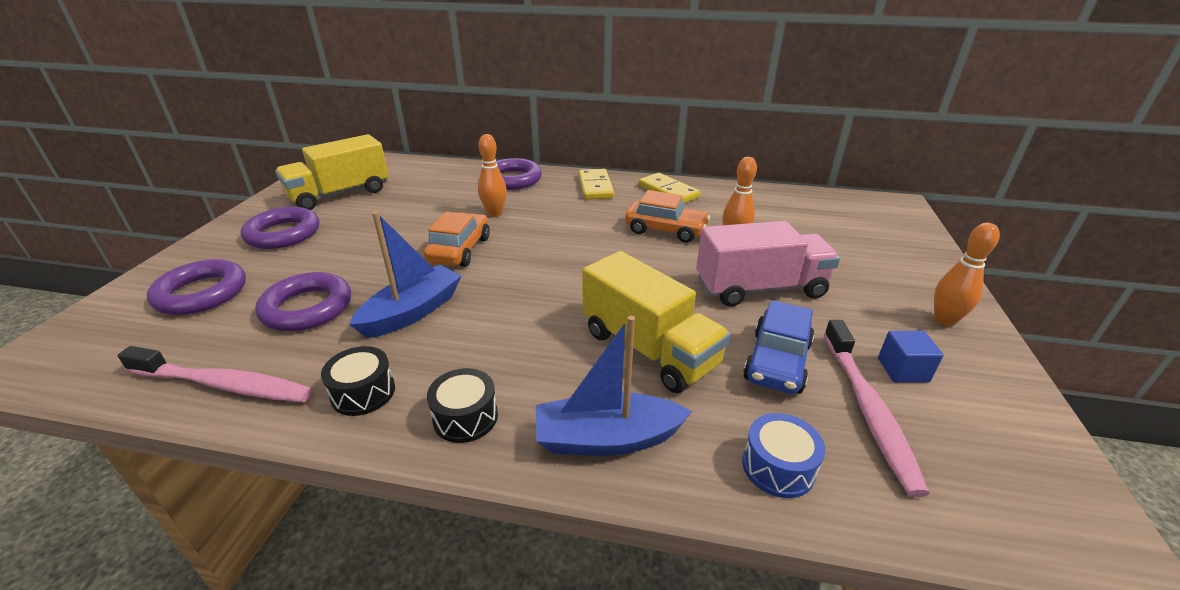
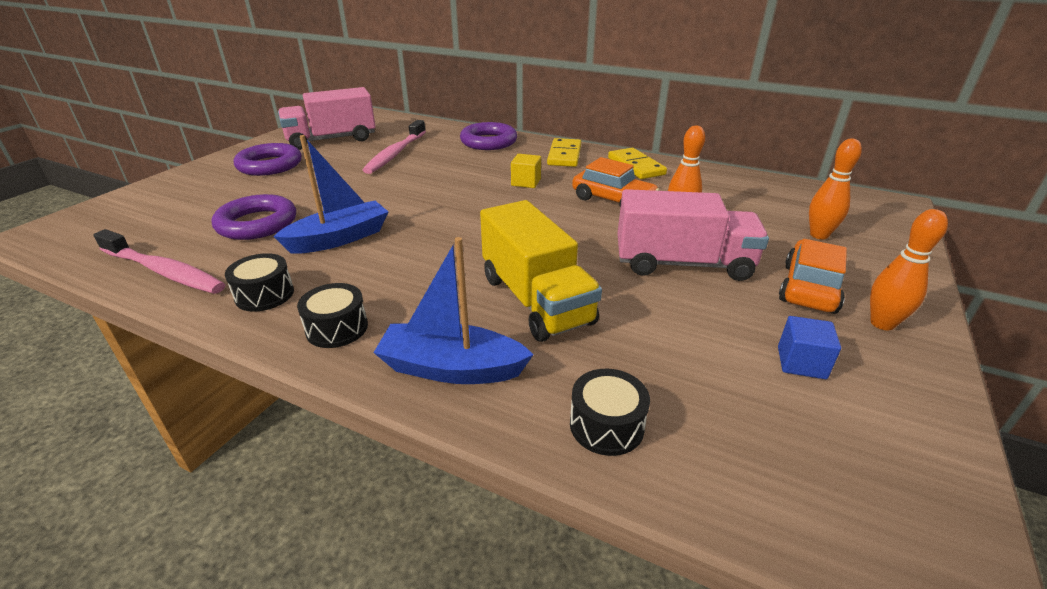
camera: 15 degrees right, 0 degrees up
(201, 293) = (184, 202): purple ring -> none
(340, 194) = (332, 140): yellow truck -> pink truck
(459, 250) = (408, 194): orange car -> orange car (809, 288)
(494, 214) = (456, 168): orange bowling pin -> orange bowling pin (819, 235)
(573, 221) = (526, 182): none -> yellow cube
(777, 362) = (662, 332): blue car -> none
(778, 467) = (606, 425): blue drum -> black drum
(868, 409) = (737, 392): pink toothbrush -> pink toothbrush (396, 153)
________
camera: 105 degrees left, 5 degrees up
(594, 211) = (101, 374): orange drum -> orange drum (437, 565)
________
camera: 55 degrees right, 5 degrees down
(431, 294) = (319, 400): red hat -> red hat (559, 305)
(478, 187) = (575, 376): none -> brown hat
________
### Task prompt
The expected answer is every line above in which the word "yellow" appears.

### Solution
(340, 194) = (332, 140): yellow truck -> pink truck
(573, 221) = (526, 182): none -> yellow cube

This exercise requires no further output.